*** Source data Section Begins ***

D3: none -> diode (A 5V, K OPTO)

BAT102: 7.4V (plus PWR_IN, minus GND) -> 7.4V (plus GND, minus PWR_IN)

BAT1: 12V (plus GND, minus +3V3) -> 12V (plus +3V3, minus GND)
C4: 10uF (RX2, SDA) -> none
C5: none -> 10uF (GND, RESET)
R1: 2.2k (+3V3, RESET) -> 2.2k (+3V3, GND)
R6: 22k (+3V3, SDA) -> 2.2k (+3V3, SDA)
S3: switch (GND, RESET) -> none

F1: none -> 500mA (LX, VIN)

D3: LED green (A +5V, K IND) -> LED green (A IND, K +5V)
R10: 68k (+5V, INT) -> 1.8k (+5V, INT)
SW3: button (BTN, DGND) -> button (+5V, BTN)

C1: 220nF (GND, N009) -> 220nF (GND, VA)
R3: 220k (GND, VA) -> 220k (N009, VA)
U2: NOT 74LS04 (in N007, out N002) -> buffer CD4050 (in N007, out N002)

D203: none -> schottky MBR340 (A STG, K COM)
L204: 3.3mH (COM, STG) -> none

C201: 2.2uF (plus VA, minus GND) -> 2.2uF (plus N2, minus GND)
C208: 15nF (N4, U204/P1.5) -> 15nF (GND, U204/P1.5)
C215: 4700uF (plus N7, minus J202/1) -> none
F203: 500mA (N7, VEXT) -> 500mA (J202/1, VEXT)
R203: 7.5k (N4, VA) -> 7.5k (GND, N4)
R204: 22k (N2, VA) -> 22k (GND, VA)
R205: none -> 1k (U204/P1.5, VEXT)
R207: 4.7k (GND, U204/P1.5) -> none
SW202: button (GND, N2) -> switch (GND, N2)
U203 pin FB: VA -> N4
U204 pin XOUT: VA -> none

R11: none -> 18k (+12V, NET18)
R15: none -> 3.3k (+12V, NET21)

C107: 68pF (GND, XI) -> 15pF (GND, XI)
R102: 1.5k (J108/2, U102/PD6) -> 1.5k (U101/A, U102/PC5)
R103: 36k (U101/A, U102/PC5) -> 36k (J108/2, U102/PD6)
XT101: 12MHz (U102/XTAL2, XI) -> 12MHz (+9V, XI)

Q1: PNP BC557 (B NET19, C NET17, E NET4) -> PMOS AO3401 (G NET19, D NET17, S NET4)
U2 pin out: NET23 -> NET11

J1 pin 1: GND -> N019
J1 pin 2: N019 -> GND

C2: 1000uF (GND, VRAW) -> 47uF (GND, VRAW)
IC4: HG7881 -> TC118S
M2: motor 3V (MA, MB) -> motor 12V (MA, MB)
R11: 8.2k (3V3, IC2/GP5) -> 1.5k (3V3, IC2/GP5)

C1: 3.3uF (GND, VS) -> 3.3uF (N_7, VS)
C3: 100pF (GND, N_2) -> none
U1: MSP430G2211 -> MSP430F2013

*** Source data Section Ends ***

● **Task directions**:
Look over the listing above and copy each line that contains "button".

● **Solution to the exercise**:
SW3: button (BTN, DGND) -> button (+5V, BTN)
SW202: button (GND, N2) -> switch (GND, N2)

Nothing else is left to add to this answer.